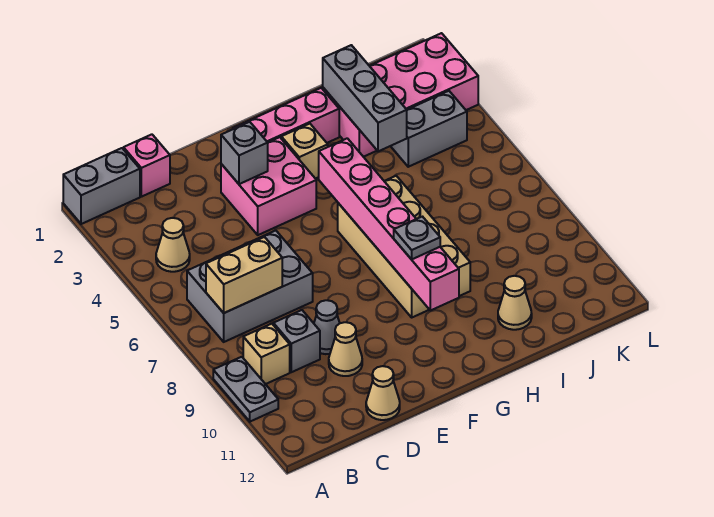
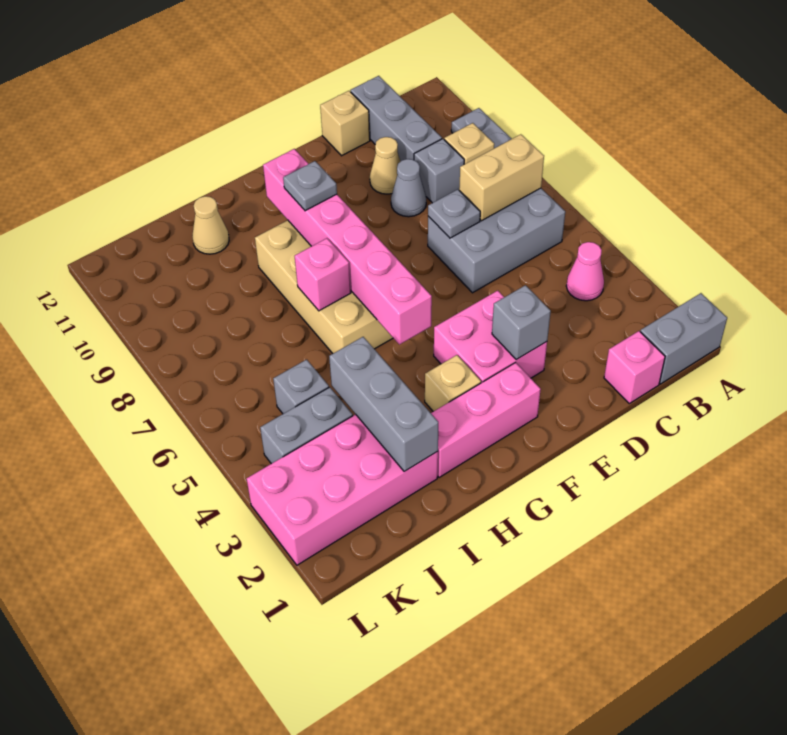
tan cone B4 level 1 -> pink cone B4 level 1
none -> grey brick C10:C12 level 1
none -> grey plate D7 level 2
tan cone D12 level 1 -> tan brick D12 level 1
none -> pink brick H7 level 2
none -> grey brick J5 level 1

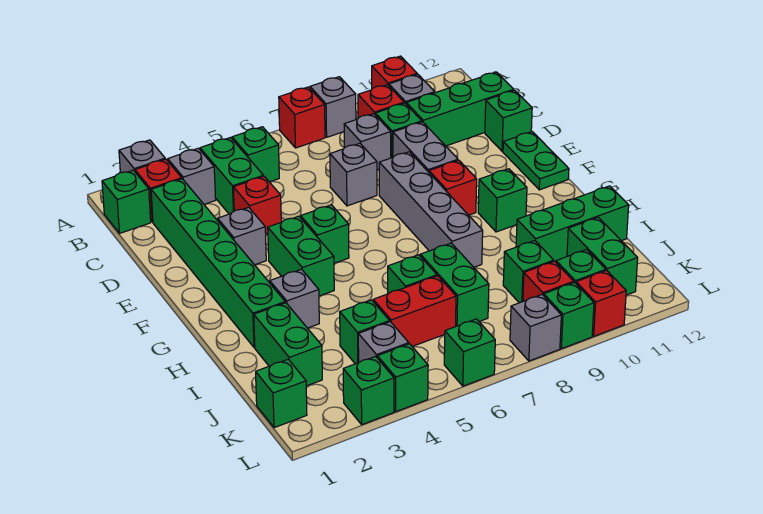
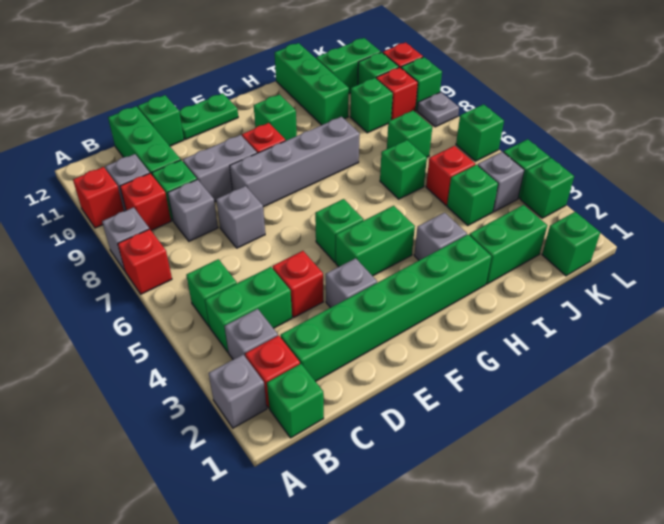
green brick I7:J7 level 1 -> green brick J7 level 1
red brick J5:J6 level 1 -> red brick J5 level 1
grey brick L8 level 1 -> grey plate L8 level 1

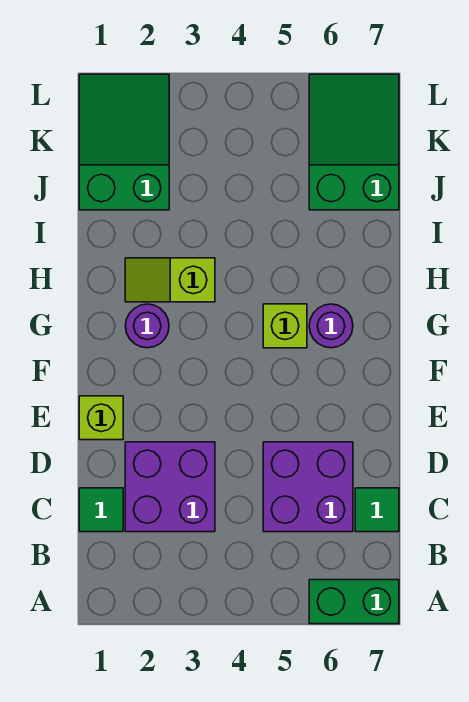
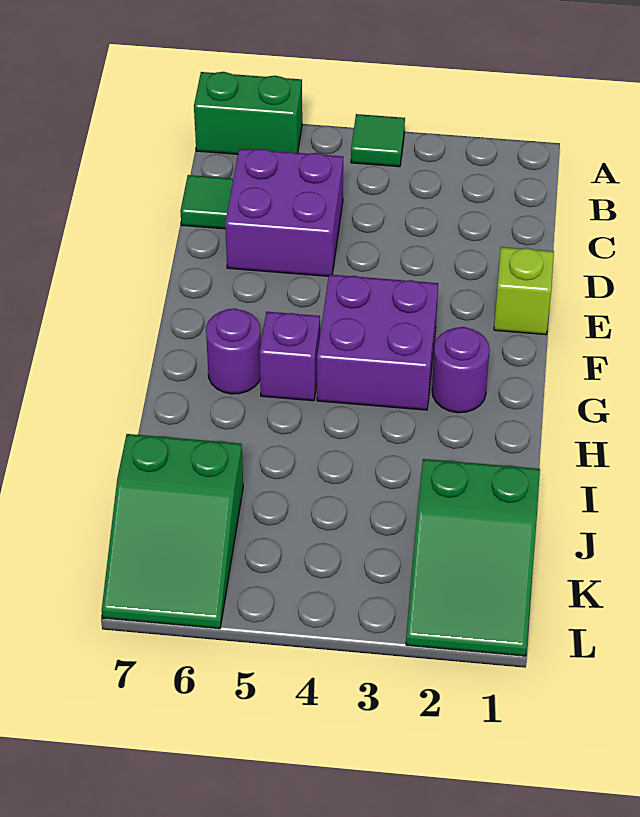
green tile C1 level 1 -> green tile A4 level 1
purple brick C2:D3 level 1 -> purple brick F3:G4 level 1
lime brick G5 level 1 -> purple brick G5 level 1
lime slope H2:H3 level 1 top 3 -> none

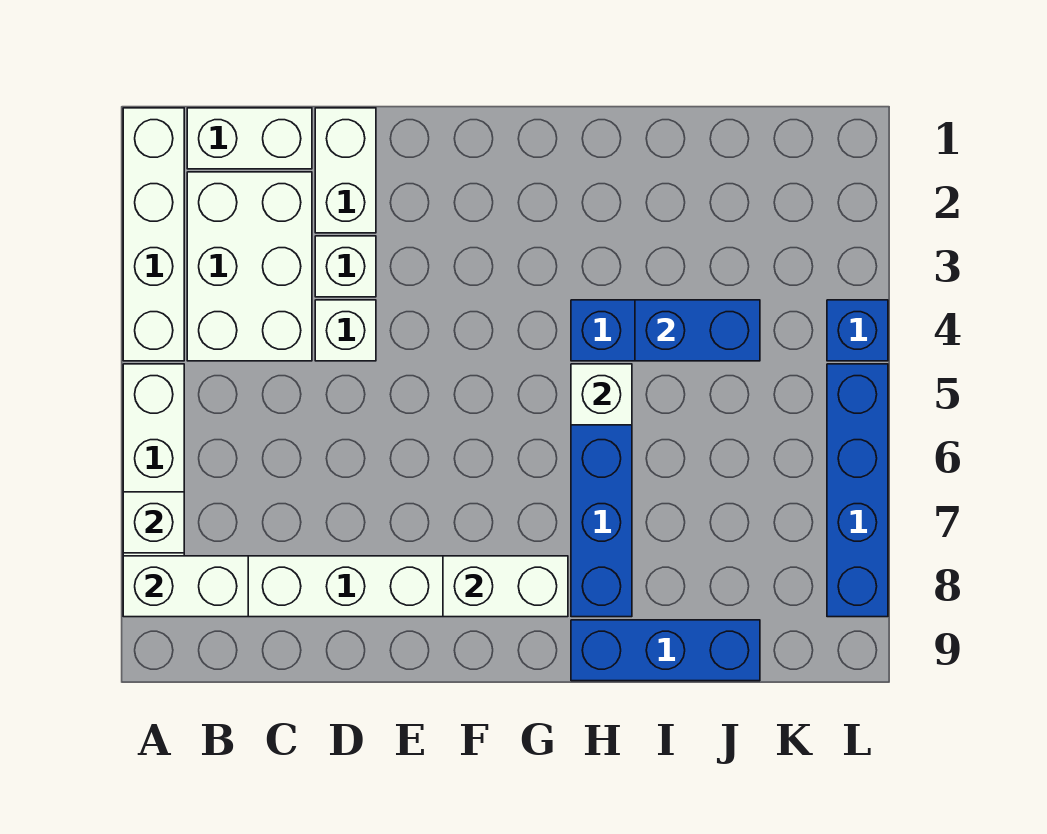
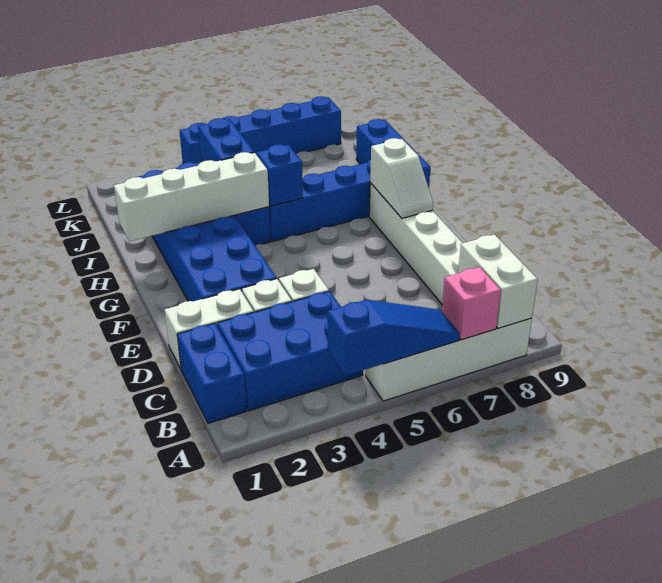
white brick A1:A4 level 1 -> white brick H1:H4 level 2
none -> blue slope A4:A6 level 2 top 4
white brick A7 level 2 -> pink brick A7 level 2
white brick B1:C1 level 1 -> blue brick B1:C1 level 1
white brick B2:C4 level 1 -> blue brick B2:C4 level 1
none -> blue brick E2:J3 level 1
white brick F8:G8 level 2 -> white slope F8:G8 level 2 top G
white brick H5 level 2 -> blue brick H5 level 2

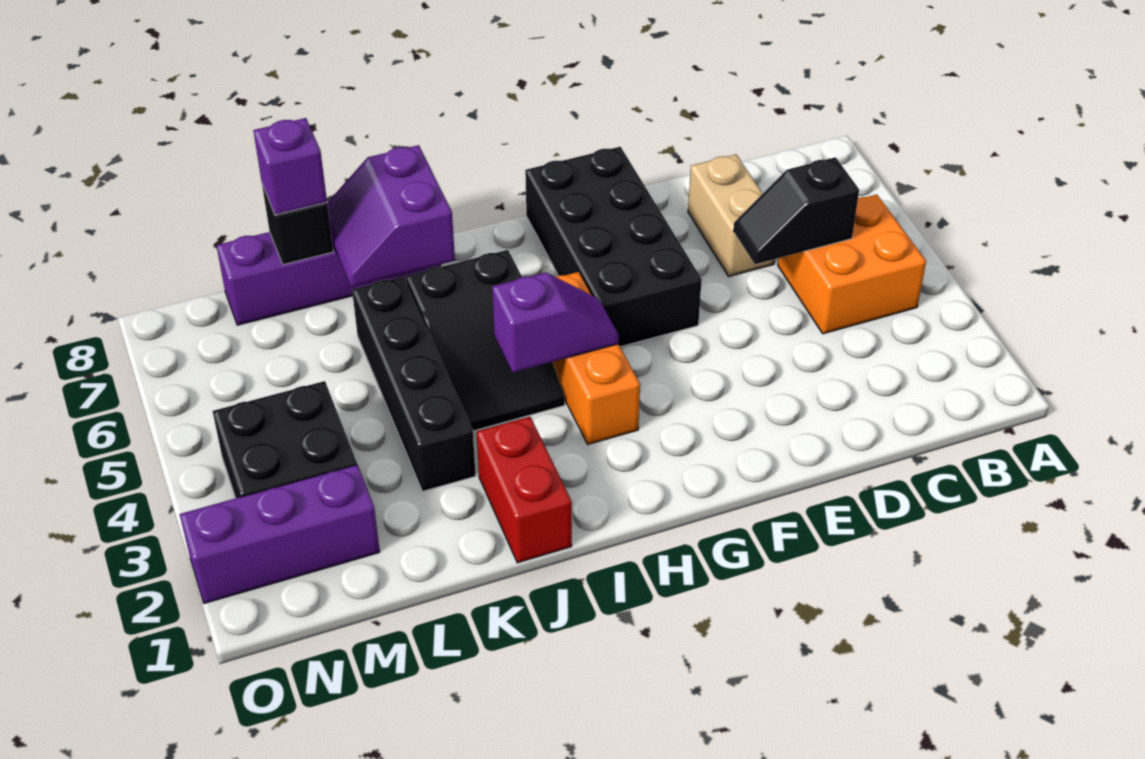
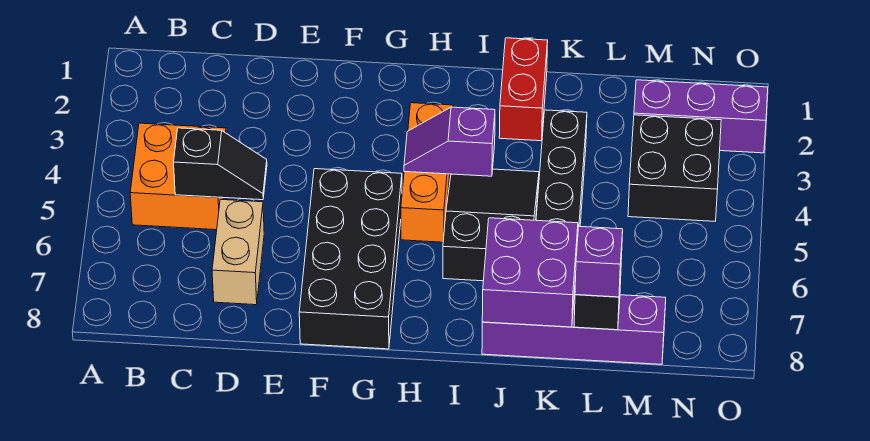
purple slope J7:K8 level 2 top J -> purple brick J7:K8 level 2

*-*-*

(Exercise aim): Look above for the line with "none -> blue slope A4:A6 level 2 top 4" and the line with "none -> blue brick E2:J3 level 1". Retype those two lines and every line between them exactly, adding nothing.

(Answer box):
none -> blue slope A4:A6 level 2 top 4
white brick A7 level 2 -> pink brick A7 level 2
white brick B1:C1 level 1 -> blue brick B1:C1 level 1
white brick B2:C4 level 1 -> blue brick B2:C4 level 1
none -> blue brick E2:J3 level 1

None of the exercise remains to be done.